Spatial reasoning records

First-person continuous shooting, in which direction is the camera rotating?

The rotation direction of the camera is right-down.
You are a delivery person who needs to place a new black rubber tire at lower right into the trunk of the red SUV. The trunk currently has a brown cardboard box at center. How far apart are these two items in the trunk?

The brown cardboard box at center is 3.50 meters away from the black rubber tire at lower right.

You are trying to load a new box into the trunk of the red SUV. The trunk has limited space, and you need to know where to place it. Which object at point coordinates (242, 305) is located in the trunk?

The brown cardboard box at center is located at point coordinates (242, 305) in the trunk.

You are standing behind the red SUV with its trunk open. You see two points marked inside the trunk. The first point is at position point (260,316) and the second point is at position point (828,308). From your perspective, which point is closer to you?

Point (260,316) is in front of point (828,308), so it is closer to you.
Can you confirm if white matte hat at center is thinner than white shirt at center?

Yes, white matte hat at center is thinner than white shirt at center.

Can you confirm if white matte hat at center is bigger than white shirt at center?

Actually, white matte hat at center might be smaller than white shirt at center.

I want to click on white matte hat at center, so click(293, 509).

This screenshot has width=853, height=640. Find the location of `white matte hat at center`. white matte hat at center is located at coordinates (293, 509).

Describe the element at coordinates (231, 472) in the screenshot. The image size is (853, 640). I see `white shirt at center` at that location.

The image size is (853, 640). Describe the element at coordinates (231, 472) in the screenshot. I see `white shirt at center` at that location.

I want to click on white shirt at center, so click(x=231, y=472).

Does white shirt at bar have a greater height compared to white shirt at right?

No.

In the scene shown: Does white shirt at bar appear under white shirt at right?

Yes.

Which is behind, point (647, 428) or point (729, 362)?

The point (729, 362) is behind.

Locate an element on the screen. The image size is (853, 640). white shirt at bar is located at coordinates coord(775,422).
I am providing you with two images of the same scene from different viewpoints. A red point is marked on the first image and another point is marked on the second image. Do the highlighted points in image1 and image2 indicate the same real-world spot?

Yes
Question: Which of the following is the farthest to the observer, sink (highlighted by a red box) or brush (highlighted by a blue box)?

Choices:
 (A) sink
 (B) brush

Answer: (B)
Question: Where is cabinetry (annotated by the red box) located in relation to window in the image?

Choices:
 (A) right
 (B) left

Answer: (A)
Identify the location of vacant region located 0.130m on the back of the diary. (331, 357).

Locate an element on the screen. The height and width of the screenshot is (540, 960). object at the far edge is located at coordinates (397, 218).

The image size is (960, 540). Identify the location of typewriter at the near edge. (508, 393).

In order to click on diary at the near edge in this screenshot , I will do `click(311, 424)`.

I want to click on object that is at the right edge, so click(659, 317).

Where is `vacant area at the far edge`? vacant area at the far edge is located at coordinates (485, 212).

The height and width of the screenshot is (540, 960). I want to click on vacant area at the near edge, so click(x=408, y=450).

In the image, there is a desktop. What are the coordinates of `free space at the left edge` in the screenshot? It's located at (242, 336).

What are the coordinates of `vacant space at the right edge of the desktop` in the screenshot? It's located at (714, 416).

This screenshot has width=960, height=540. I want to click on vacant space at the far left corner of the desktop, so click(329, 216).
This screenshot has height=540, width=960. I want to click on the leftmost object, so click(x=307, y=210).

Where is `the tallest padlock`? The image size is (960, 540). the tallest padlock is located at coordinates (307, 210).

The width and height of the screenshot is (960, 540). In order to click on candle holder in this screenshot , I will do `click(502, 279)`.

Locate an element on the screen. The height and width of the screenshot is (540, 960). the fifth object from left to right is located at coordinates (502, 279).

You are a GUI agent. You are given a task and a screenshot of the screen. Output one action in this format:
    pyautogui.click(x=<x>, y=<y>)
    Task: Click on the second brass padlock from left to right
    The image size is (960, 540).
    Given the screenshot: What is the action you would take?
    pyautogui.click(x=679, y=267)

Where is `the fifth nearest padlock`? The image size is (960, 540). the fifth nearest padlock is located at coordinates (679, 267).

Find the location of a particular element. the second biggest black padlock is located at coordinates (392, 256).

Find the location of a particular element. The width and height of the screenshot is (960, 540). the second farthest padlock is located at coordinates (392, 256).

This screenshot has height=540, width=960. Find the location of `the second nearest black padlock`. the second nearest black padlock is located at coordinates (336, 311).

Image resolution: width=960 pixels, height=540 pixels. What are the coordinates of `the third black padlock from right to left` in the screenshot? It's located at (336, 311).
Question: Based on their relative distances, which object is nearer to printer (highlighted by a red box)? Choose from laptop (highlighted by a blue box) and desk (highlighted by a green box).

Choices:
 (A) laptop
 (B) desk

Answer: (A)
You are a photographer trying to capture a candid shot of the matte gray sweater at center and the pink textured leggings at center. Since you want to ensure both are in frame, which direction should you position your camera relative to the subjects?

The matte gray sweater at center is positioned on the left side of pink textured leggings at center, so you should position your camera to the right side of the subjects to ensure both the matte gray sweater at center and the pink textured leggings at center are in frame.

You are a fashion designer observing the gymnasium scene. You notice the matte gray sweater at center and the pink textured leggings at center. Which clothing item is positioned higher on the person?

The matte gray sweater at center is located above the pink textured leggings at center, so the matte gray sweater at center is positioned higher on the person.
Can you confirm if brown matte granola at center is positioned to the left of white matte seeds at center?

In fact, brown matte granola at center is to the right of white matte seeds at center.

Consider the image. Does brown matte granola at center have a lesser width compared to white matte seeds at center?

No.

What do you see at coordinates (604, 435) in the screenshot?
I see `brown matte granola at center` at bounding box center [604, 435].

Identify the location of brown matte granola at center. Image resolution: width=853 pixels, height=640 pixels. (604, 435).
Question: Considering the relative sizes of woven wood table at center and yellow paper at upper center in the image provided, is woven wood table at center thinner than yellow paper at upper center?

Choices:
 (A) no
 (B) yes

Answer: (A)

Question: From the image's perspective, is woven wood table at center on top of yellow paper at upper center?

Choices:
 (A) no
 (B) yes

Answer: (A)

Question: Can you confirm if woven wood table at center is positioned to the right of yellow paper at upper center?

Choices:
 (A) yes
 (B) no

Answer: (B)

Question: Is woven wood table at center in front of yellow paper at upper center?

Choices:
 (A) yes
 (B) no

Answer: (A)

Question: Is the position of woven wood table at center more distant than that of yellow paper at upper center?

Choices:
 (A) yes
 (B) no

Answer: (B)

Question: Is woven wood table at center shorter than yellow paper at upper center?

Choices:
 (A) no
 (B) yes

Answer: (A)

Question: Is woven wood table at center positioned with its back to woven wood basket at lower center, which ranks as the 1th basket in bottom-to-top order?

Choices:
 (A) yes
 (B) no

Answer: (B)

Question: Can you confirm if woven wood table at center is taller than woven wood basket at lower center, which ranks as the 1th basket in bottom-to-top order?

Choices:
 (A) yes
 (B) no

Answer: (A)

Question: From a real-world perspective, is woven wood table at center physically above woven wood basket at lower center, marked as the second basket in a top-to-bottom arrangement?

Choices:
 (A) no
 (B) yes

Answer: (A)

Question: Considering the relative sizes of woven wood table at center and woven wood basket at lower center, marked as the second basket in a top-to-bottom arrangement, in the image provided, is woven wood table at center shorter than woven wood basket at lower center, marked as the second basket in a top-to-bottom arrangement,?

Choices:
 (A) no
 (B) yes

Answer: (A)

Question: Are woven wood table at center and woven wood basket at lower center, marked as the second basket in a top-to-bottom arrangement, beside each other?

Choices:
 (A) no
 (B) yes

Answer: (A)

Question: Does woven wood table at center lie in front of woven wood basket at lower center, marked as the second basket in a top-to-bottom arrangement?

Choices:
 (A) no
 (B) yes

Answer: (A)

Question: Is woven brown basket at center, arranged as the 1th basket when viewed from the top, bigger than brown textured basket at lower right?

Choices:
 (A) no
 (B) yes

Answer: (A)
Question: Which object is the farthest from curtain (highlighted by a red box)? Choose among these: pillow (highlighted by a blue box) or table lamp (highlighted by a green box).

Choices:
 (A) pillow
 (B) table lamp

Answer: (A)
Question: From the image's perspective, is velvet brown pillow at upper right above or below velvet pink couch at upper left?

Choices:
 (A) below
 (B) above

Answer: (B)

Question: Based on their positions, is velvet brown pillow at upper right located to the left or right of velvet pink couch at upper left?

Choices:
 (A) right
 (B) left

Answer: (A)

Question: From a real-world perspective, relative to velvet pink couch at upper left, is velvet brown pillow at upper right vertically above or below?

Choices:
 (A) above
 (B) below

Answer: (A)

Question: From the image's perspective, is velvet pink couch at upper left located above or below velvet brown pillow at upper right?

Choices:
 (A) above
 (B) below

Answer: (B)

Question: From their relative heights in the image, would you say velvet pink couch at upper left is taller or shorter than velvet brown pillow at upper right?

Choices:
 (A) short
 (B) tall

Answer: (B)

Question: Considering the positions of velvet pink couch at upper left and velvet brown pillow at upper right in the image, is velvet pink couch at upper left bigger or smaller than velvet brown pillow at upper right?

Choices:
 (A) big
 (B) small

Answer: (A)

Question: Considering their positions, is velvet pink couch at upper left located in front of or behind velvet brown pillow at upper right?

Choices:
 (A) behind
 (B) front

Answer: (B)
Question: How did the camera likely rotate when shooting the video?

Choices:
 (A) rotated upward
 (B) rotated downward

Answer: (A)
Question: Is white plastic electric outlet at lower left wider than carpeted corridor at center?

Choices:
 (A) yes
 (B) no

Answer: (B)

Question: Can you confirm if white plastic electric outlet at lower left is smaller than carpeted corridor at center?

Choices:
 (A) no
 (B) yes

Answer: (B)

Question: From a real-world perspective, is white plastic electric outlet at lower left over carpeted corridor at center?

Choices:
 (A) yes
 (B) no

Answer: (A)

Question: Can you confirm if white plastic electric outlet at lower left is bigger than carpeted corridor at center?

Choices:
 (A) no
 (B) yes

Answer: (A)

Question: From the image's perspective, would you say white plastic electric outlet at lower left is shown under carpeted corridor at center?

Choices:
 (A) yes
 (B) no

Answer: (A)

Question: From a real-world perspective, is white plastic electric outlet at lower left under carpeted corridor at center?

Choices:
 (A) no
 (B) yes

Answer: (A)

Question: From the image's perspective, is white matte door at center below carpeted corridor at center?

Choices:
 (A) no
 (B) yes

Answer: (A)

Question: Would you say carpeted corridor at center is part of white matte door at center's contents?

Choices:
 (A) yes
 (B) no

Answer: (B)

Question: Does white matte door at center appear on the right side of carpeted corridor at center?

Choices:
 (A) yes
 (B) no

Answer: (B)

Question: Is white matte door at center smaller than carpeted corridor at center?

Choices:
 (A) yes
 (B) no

EXERCISE INSTRUCTIONS — Copy the stretch of the records above from the line containing "coordinates (397, 218)." through the line containing "In order to click on diary", without changing a thing.

SOLUTION FOR THIS EXERCISE —
Locate an element on the screen. The height and width of the screenshot is (540, 960). object at the far edge is located at coordinates (397, 218).

The image size is (960, 540). Identify the location of typewriter at the near edge. (508, 393).

In order to click on diary at the near edge in this screenshot , I will do `click(311, 424)`.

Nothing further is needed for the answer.